(Records contained in a dataset)
####
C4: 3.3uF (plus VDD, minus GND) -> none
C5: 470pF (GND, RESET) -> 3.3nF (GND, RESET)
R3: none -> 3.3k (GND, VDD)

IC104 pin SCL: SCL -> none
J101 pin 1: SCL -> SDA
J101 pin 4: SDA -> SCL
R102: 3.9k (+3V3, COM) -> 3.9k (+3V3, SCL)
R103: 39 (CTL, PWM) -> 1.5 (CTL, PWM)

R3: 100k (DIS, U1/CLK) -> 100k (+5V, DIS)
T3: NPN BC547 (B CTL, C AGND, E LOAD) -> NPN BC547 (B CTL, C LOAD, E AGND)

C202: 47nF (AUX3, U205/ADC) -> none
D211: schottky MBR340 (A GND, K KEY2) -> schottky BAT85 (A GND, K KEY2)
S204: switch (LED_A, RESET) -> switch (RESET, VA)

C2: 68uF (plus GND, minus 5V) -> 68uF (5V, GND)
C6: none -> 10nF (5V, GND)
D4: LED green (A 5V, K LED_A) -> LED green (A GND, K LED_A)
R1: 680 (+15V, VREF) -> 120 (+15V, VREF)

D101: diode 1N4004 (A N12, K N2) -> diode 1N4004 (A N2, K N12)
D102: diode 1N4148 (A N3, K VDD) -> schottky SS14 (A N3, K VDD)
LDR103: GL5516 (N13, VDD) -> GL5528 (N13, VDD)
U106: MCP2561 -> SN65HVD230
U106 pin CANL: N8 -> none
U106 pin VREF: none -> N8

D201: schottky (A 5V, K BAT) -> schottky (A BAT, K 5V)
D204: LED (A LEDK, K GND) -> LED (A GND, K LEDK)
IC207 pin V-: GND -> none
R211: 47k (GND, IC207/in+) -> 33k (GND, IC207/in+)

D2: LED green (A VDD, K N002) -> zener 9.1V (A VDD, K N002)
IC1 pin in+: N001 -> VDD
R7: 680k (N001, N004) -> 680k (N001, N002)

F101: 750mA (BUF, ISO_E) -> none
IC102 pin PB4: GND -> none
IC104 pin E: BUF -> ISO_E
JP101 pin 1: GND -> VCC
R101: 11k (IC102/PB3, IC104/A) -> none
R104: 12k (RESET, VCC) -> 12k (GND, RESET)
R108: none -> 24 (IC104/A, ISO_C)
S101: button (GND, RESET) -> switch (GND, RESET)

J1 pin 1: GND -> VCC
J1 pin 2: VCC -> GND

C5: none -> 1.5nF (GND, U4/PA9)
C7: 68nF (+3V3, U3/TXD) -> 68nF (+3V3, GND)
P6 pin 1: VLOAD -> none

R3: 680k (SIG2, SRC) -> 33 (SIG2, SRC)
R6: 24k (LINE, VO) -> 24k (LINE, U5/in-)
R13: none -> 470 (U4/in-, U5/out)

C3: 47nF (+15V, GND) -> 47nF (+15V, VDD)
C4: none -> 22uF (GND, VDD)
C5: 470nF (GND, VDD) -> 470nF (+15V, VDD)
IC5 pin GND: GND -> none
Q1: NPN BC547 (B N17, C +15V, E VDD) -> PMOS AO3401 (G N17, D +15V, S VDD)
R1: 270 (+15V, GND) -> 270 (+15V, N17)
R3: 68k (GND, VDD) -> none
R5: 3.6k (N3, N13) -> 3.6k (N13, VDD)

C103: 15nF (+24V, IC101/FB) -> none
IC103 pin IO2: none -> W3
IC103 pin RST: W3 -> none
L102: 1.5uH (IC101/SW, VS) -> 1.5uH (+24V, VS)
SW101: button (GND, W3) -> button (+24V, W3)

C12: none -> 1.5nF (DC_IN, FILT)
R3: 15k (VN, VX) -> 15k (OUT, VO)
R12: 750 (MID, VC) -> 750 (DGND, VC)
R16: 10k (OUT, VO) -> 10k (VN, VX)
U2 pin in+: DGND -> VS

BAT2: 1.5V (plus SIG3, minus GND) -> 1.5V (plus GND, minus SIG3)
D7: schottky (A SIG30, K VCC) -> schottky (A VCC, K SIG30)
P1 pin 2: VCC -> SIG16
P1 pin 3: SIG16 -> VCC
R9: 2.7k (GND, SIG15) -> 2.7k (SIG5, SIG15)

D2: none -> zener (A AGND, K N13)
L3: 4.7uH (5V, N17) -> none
####
## [Exercise brief]
Each line must be given again exactly as written above.

## [Result]
C4: 3.3uF (plus VDD, minus GND) -> none
C5: 470pF (GND, RESET) -> 3.3nF (GND, RESET)
R3: none -> 3.3k (GND, VDD)

IC104 pin SCL: SCL -> none
J101 pin 1: SCL -> SDA
J101 pin 4: SDA -> SCL
R102: 3.9k (+3V3, COM) -> 3.9k (+3V3, SCL)
R103: 39 (CTL, PWM) -> 1.5 (CTL, PWM)

R3: 100k (DIS, U1/CLK) -> 100k (+5V, DIS)
T3: NPN BC547 (B CTL, C AGND, E LOAD) -> NPN BC547 (B CTL, C LOAD, E AGND)

C202: 47nF (AUX3, U205/ADC) -> none
D211: schottky MBR340 (A GND, K KEY2) -> schottky BAT85 (A GND, K KEY2)
S204: switch (LED_A, RESET) -> switch (RESET, VA)

C2: 68uF (plus GND, minus 5V) -> 68uF (5V, GND)
C6: none -> 10nF (5V, GND)
D4: LED green (A 5V, K LED_A) -> LED green (A GND, K LED_A)
R1: 680 (+15V, VREF) -> 120 (+15V, VREF)

D101: diode 1N4004 (A N12, K N2) -> diode 1N4004 (A N2, K N12)
D102: diode 1N4148 (A N3, K VDD) -> schottky SS14 (A N3, K VDD)
LDR103: GL5516 (N13, VDD) -> GL5528 (N13, VDD)
U106: MCP2561 -> SN65HVD230
U106 pin CANL: N8 -> none
U106 pin VREF: none -> N8

D201: schottky (A 5V, K BAT) -> schottky (A BAT, K 5V)
D204: LED (A LEDK, K GND) -> LED (A GND, K LEDK)
IC207 pin V-: GND -> none
R211: 47k (GND, IC207/in+) -> 33k (GND, IC207/in+)

D2: LED green (A VDD, K N002) -> zener 9.1V (A VDD, K N002)
IC1 pin in+: N001 -> VDD
R7: 680k (N001, N004) -> 680k (N001, N002)

F101: 750mA (BUF, ISO_E) -> none
IC102 pin PB4: GND -> none
IC104 pin E: BUF -> ISO_E
JP101 pin 1: GND -> VCC
R101: 11k (IC102/PB3, IC104/A) -> none
R104: 12k (RESET, VCC) -> 12k (GND, RESET)
R108: none -> 24 (IC104/A, ISO_C)
S101: button (GND, RESET) -> switch (GND, RESET)

J1 pin 1: GND -> VCC
J1 pin 2: VCC -> GND

C5: none -> 1.5nF (GND, U4/PA9)
C7: 68nF (+3V3, U3/TXD) -> 68nF (+3V3, GND)
P6 pin 1: VLOAD -> none

R3: 680k (SIG2, SRC) -> 33 (SIG2, SRC)
R6: 24k (LINE, VO) -> 24k (LINE, U5/in-)
R13: none -> 470 (U4/in-, U5/out)

C3: 47nF (+15V, GND) -> 47nF (+15V, VDD)
C4: none -> 22uF (GND, VDD)
C5: 470nF (GND, VDD) -> 470nF (+15V, VDD)
IC5 pin GND: GND -> none
Q1: NPN BC547 (B N17, C +15V, E VDD) -> PMOS AO3401 (G N17, D +15V, S VDD)
R1: 270 (+15V, GND) -> 270 (+15V, N17)
R3: 68k (GND, VDD) -> none
R5: 3.6k (N3, N13) -> 3.6k (N13, VDD)

C103: 15nF (+24V, IC101/FB) -> none
IC103 pin IO2: none -> W3
IC103 pin RST: W3 -> none
L102: 1.5uH (IC101/SW, VS) -> 1.5uH (+24V, VS)
SW101: button (GND, W3) -> button (+24V, W3)

C12: none -> 1.5nF (DC_IN, FILT)
R3: 15k (VN, VX) -> 15k (OUT, VO)
R12: 750 (MID, VC) -> 750 (DGND, VC)
R16: 10k (OUT, VO) -> 10k (VN, VX)
U2 pin in+: DGND -> VS

BAT2: 1.5V (plus SIG3, minus GND) -> 1.5V (plus GND, minus SIG3)
D7: schottky (A SIG30, K VCC) -> schottky (A VCC, K SIG30)
P1 pin 2: VCC -> SIG16
P1 pin 3: SIG16 -> VCC
R9: 2.7k (GND, SIG15) -> 2.7k (SIG5, SIG15)

D2: none -> zener (A AGND, K N13)
L3: 4.7uH (5V, N17) -> none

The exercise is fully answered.